- _INSTRUCTIONS FOR THE TASK_
When you reach the line containing "grey heart: 9 -> 11" in the data below, begin returning lines exactly as written, and stop once the line containing "grey cube: 1 -> 4" has been returned.

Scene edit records
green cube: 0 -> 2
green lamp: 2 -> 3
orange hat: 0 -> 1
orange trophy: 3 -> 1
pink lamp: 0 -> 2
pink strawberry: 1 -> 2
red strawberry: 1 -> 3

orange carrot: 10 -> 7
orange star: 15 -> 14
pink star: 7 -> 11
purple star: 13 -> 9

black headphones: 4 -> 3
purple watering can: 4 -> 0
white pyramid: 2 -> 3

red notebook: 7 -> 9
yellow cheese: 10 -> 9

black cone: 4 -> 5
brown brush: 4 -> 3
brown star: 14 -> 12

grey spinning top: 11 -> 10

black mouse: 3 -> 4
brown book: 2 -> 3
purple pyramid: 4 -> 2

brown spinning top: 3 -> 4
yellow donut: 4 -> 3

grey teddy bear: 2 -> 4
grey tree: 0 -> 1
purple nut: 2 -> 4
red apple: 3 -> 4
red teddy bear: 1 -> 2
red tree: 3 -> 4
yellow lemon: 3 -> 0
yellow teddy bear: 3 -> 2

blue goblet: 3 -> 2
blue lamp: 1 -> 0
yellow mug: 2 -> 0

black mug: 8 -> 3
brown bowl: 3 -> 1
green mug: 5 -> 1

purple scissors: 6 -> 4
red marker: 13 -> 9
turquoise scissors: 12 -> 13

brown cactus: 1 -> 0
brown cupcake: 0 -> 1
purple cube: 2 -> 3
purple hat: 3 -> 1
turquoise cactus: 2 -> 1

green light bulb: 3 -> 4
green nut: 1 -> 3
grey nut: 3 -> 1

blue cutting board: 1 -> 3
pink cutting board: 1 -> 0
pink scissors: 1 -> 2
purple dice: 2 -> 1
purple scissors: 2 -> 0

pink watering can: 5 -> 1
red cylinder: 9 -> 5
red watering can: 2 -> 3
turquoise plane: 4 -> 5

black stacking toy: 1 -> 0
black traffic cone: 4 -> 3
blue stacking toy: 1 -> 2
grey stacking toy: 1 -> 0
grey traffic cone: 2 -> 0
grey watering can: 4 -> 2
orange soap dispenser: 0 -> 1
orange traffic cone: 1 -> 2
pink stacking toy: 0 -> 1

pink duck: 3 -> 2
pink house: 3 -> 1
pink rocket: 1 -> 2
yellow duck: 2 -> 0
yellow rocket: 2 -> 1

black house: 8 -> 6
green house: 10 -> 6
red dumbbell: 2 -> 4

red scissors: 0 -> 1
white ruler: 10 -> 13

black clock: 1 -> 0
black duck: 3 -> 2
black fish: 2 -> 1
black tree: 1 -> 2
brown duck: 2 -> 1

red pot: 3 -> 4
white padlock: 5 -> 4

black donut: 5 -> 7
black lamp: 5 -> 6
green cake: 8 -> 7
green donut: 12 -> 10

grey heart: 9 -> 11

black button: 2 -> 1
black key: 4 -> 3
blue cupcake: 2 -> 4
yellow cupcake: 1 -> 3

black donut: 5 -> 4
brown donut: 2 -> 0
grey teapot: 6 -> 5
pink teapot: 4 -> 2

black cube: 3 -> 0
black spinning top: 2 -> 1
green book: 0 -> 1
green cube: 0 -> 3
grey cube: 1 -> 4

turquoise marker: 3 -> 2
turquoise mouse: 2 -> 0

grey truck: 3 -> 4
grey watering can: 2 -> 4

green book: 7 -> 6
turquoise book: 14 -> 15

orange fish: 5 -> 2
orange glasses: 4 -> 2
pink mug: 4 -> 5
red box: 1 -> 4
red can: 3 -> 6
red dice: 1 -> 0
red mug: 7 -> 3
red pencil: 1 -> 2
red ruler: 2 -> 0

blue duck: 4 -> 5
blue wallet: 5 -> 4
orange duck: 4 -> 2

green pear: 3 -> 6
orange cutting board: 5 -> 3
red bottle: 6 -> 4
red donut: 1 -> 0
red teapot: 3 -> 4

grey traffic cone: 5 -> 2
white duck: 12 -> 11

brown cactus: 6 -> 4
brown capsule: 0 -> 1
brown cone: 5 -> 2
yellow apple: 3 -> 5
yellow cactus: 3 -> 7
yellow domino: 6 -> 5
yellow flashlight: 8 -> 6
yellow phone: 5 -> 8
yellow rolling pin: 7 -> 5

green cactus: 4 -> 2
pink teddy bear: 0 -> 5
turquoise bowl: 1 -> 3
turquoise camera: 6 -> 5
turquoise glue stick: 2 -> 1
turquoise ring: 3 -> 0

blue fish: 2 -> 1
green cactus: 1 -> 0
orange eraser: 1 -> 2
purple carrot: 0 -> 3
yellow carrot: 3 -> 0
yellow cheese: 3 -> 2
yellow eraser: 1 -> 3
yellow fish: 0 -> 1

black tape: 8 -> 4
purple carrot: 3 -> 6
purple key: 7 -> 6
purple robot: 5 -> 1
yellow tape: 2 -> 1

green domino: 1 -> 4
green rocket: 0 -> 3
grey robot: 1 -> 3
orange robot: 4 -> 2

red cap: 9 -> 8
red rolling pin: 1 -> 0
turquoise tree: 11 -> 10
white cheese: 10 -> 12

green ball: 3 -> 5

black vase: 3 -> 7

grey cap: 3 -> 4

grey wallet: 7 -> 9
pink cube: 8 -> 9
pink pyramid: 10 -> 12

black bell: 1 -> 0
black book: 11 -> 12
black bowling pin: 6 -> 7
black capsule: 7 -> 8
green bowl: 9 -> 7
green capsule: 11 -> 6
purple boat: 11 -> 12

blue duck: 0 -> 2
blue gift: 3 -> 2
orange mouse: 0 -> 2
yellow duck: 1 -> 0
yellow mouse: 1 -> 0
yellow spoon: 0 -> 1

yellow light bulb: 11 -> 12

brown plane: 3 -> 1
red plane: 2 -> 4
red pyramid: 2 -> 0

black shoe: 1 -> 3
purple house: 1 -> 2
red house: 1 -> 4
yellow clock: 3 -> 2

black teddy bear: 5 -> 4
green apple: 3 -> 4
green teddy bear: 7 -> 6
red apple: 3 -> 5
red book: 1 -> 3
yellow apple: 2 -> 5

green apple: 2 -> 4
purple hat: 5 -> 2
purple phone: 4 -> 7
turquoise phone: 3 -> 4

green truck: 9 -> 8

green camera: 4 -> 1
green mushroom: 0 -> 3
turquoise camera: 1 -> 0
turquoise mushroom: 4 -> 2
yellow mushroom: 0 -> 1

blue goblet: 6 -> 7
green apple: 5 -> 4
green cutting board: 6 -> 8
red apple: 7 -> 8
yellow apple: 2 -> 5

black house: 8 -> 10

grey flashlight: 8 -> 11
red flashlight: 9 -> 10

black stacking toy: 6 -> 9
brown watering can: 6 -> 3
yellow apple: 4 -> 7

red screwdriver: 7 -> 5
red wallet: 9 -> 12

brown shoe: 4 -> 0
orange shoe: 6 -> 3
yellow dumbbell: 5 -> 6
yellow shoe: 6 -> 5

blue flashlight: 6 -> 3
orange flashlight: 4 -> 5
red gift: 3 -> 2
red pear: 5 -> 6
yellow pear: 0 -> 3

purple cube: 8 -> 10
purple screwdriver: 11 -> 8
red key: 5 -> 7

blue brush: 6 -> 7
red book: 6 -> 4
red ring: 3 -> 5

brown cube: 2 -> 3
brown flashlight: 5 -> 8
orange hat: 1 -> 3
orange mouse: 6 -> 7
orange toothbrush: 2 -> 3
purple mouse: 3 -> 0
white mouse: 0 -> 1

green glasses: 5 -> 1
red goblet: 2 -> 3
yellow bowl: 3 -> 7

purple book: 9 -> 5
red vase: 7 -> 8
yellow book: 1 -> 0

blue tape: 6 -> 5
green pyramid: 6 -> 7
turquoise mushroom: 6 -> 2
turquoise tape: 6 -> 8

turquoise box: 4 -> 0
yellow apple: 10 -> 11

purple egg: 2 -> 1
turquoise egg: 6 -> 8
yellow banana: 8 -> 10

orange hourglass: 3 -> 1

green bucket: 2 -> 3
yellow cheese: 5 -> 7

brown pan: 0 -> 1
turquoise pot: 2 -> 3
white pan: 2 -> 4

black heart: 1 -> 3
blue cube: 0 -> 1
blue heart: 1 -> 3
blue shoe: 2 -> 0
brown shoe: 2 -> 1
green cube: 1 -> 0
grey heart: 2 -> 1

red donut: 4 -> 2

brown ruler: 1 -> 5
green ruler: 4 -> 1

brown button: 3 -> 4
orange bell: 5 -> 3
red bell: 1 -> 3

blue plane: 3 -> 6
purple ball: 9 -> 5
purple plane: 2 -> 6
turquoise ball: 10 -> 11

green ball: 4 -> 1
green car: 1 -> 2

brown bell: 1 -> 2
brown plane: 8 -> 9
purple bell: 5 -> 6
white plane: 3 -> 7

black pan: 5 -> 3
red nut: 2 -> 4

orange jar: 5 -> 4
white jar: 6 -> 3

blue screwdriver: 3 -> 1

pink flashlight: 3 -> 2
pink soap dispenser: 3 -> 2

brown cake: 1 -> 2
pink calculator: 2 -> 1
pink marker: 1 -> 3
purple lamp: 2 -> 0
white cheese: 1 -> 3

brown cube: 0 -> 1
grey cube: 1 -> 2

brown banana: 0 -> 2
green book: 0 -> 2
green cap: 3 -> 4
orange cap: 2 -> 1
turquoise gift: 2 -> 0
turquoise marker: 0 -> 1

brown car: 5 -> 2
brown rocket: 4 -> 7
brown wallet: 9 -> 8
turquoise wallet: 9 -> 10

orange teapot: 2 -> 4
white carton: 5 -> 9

- _WRITTEN REPLY_
grey heart: 9 -> 11

black button: 2 -> 1
black key: 4 -> 3
blue cupcake: 2 -> 4
yellow cupcake: 1 -> 3

black donut: 5 -> 4
brown donut: 2 -> 0
grey teapot: 6 -> 5
pink teapot: 4 -> 2

black cube: 3 -> 0
black spinning top: 2 -> 1
green book: 0 -> 1
green cube: 0 -> 3
grey cube: 1 -> 4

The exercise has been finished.